[Entries shown]:
+ + + + +

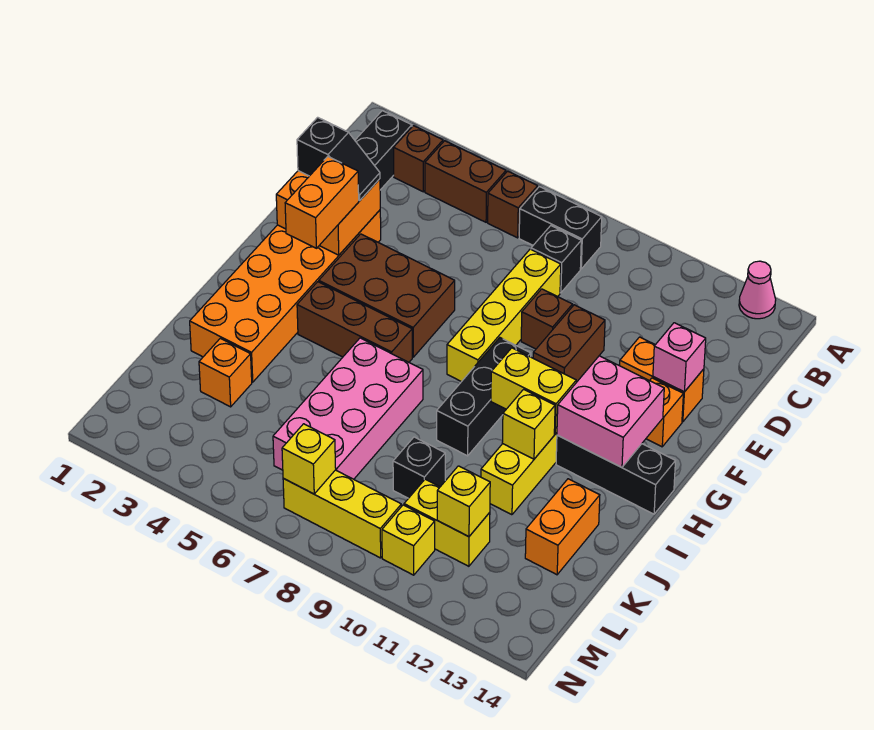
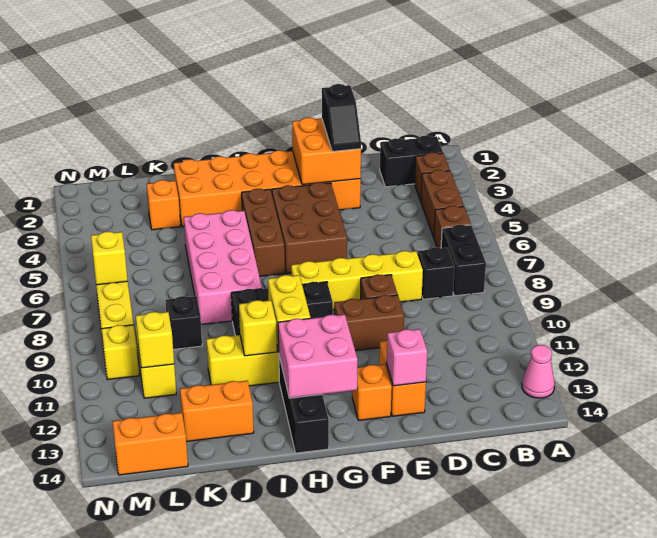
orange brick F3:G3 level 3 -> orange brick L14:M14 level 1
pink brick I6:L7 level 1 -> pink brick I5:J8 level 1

+ + + + +

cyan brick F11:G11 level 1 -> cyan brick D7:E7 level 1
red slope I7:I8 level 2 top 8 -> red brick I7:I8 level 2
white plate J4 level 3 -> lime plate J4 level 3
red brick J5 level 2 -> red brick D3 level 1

+ + + + +

[Exercise prompt]:
Note how many lines above hold "brick" and give that figure alone.

[Answer space]:
5